---------- Data

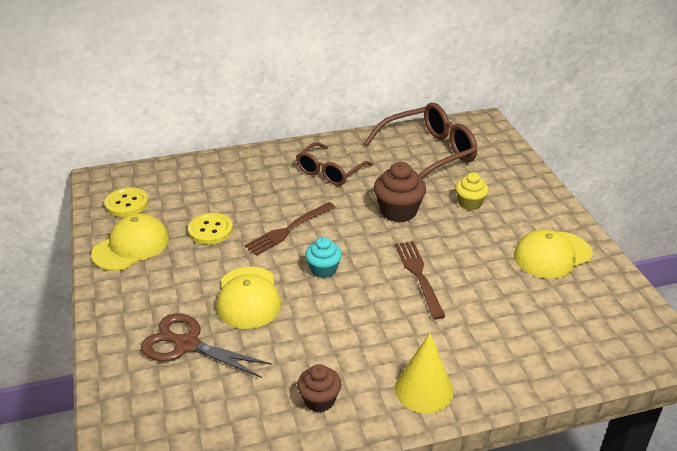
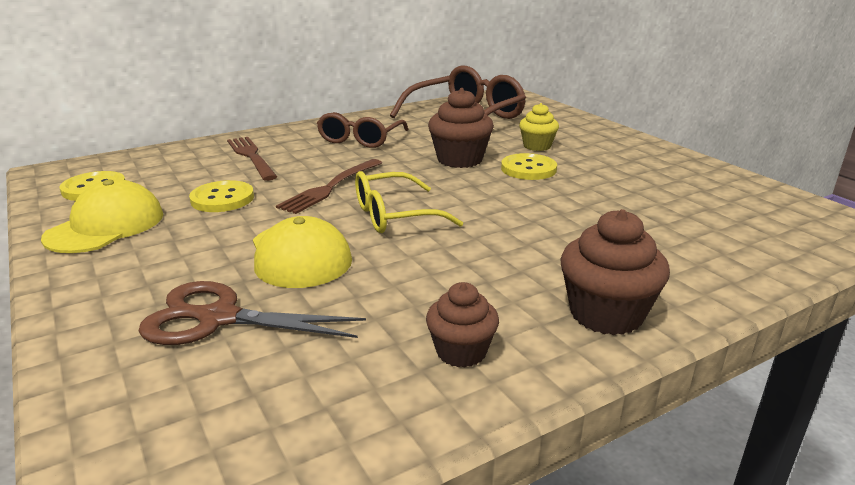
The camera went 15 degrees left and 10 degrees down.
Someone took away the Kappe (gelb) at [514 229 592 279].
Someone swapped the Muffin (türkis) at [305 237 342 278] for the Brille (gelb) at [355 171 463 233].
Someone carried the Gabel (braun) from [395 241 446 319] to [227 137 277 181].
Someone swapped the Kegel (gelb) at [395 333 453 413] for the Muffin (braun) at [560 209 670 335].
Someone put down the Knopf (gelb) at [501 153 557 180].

--------------------

| Exercise |
The reply should consist only of the line containing "Someone carried the" and all lines after it in the listing above, reproduced exactly.

| Response box |
Someone carried the Gabel (braun) from [395 241 446 319] to [227 137 277 181].
Someone swapped the Kegel (gelb) at [395 333 453 413] for the Muffin (braun) at [560 209 670 335].
Someone put down the Knopf (gelb) at [501 153 557 180].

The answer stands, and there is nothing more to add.